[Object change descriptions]
........

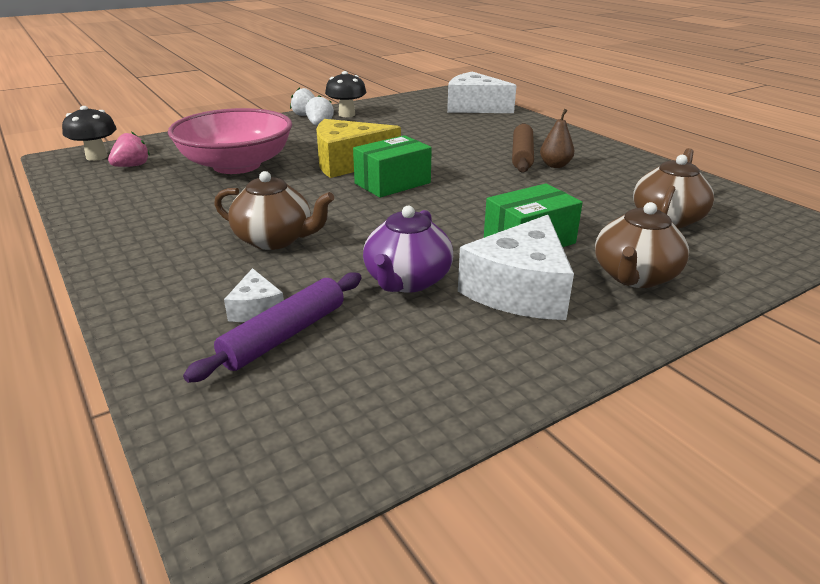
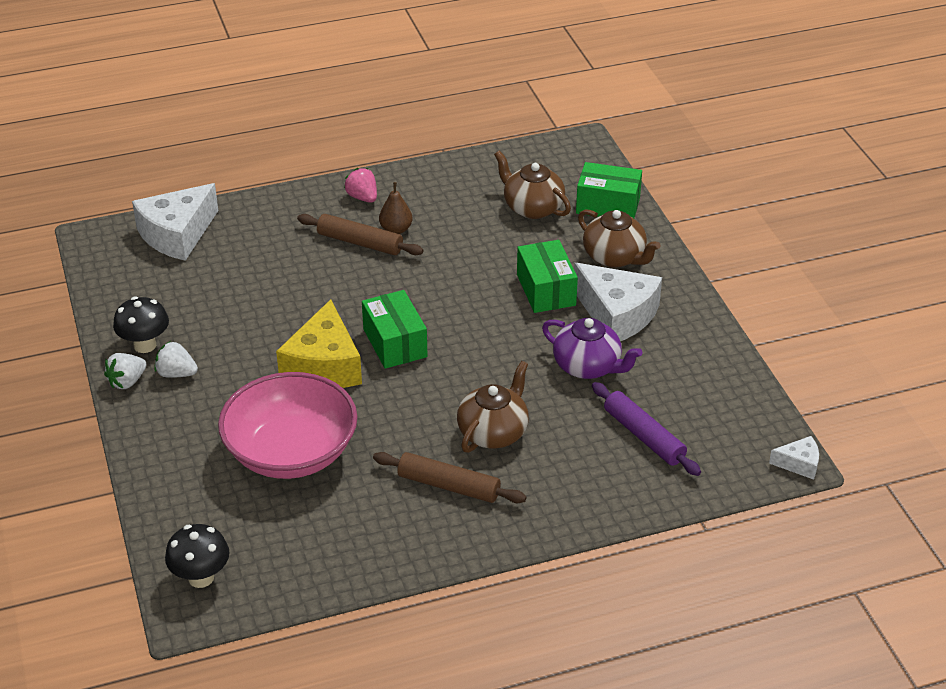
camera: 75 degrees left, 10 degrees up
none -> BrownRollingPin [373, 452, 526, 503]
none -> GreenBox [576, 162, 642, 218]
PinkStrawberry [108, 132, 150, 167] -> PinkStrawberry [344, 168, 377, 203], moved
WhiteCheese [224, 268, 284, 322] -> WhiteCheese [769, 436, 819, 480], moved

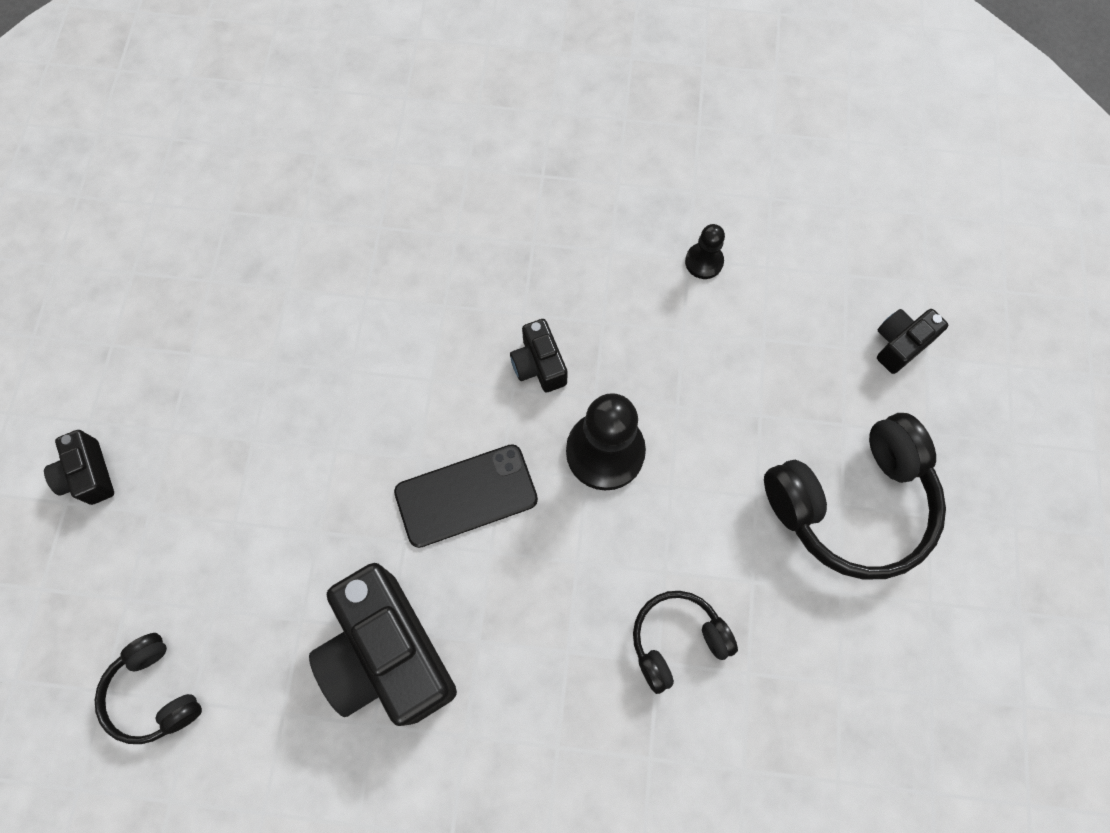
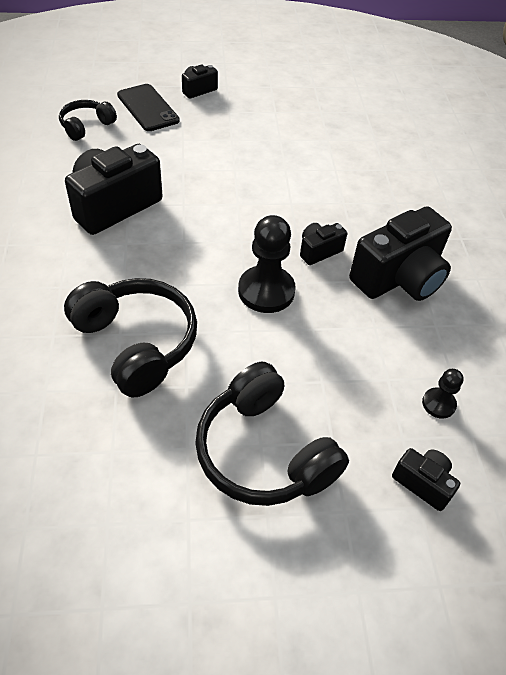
camera: 75 degrees right, 20 degrees down
none -> BlackCamera [349, 206, 452, 301]
BlackPhone [394, 444, 538, 548] -> BlackPhone [117, 84, 180, 131], moved
BlackPawn [685, 224, 725, 279] -> BlackPawn [422, 369, 463, 419], moved
BlackHeadphones [633, 591, 738, 694] -> BlackHeadphones [64, 278, 197, 398], x1.76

........

Task directions ->
Copy exactly the line that contains "none -> BlackCamera [349, 206, 452, 301]" and every line after it through the end of the entries, with nothing added.

Result of the exercise ->
none -> BlackCamera [349, 206, 452, 301]
BlackPhone [394, 444, 538, 548] -> BlackPhone [117, 84, 180, 131], moved
BlackPawn [685, 224, 725, 279] -> BlackPawn [422, 369, 463, 419], moved
BlackHeadphones [633, 591, 738, 694] -> BlackHeadphones [64, 278, 197, 398], x1.76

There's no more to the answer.